- Problem to work on -
Below are the records; return every line from the one that contains "white wallet: 2 -> 1" to the last, exactly, skipping the pictures.

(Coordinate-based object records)
*** Block opens ***
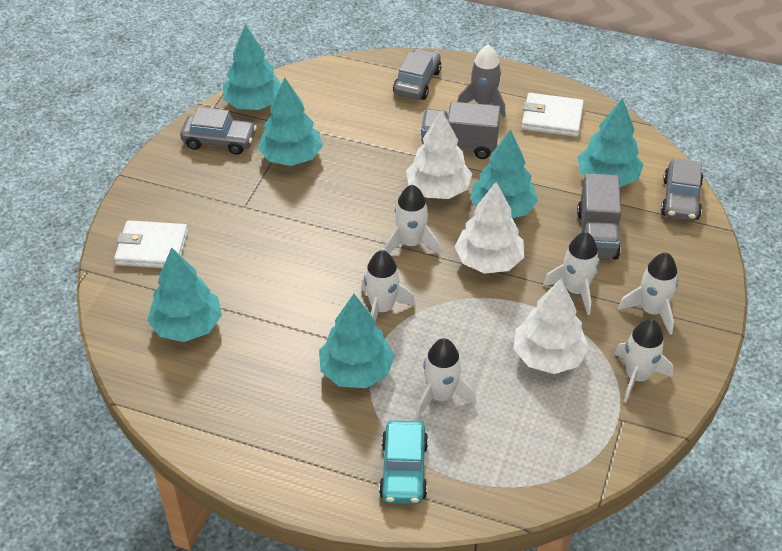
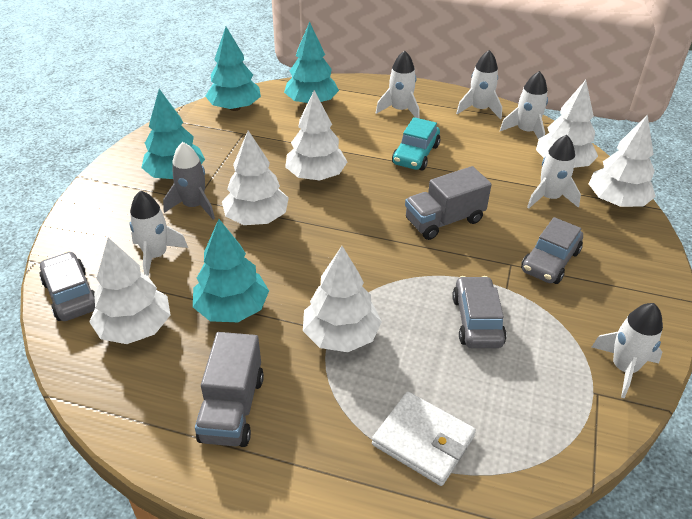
turquoise tree: 6 -> 4
white tree: 3 -> 6
white wallet: 2 -> 1

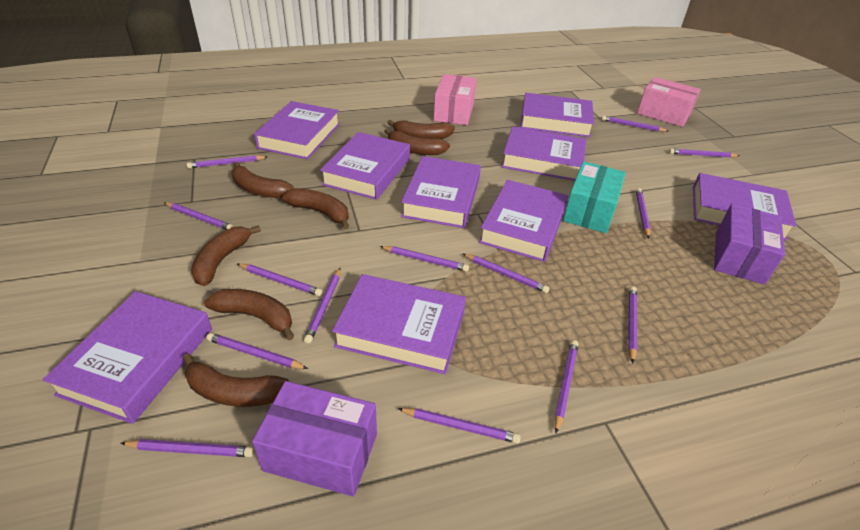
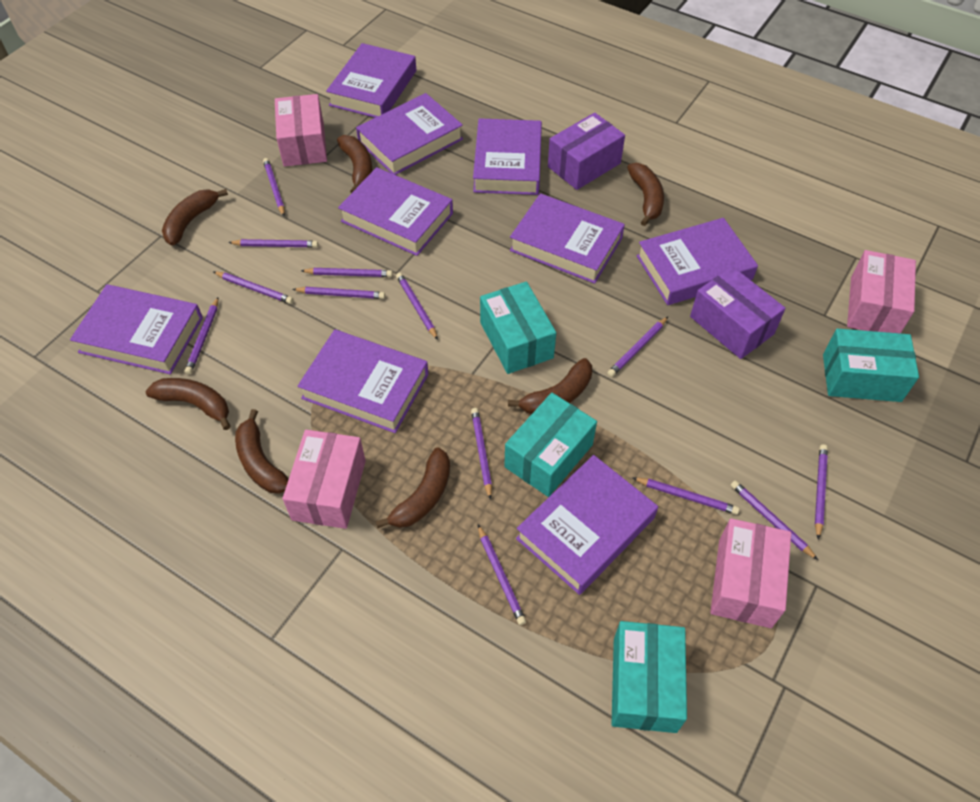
pink box: 2 -> 4
purple pencil: 14 -> 13
turquoise box: 1 -> 4

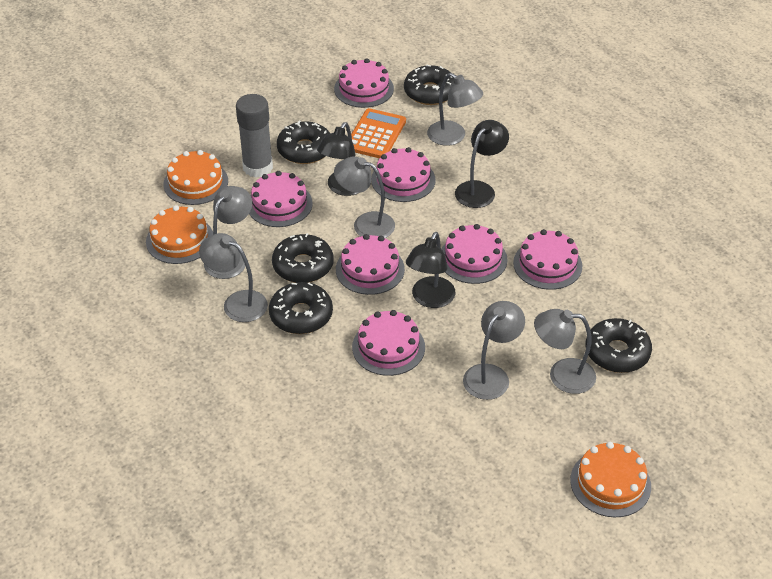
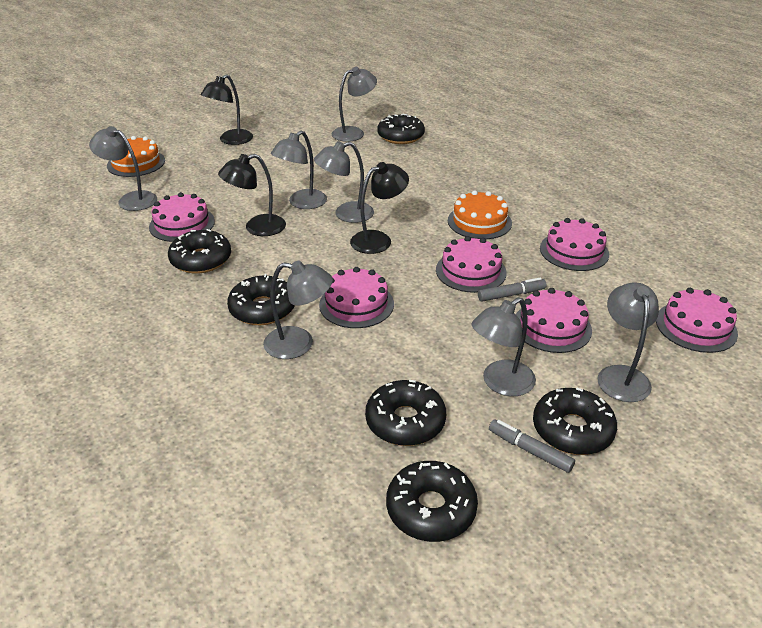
black donut: 5 -> 6
grey glue stick: 1 -> 0
grey lamp: 6 -> 7
grey marker: 0 -> 2
orange cake: 3 -> 2
orange calculator: 1 -> 0
pink cake: 7 -> 6

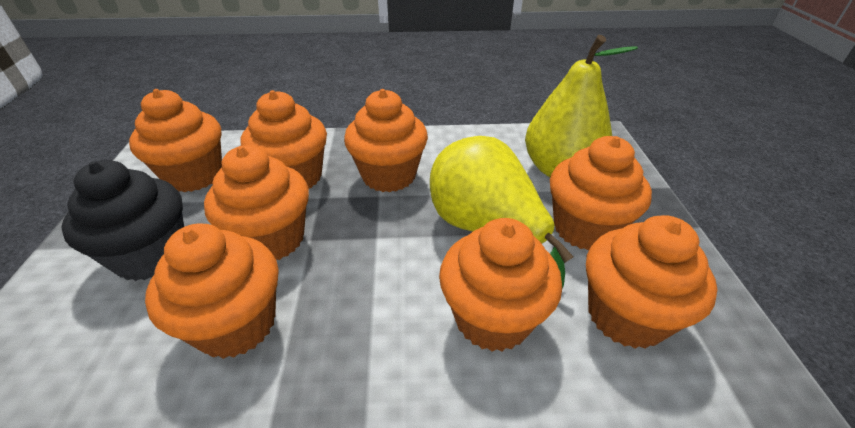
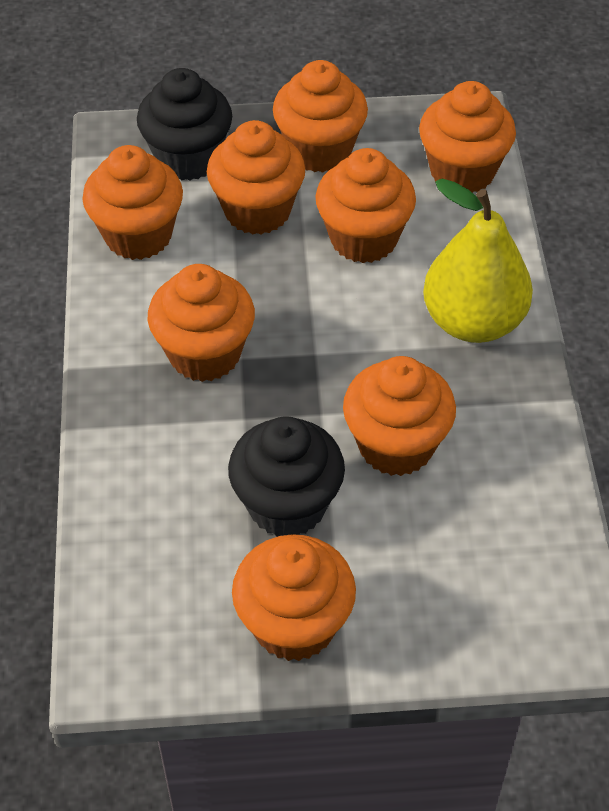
black cupcake: 1 -> 2
yellow pear: 2 -> 1

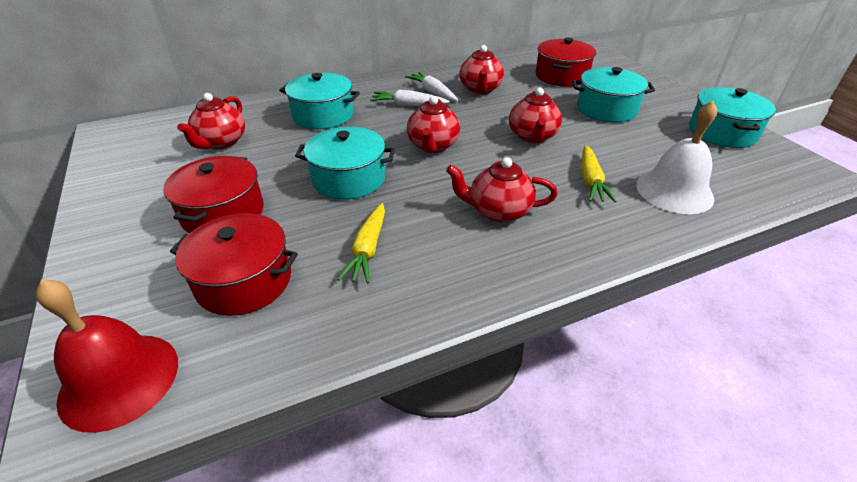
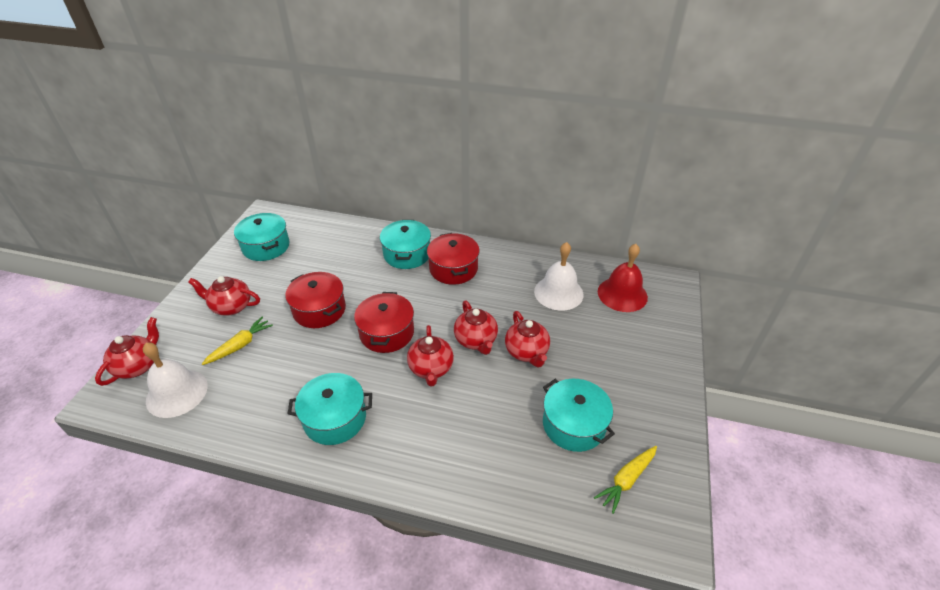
white bell: 1 -> 2
white carrot: 2 -> 0

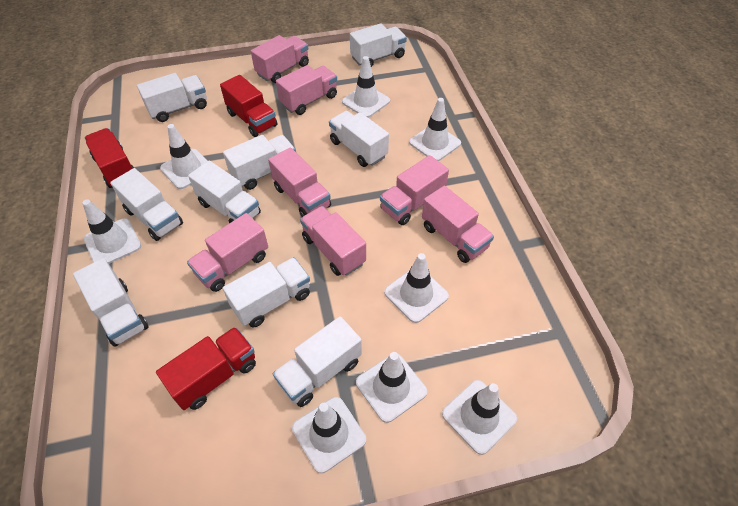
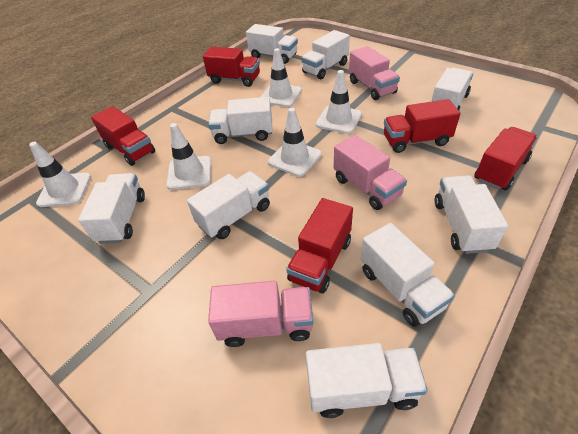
pink truck: 7 -> 3
red truck: 3 -> 5
white traffic cone: 8 -> 5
*** Block closes ***
- Written solution -
white wallet: 2 -> 1

pink box: 2 -> 4
purple pencil: 14 -> 13
turquoise box: 1 -> 4

black donut: 5 -> 6
grey glue stick: 1 -> 0
grey lamp: 6 -> 7
grey marker: 0 -> 2
orange cake: 3 -> 2
orange calculator: 1 -> 0
pink cake: 7 -> 6

black cupcake: 1 -> 2
yellow pear: 2 -> 1

white bell: 1 -> 2
white carrot: 2 -> 0

pink truck: 7 -> 3
red truck: 3 -> 5
white traffic cone: 8 -> 5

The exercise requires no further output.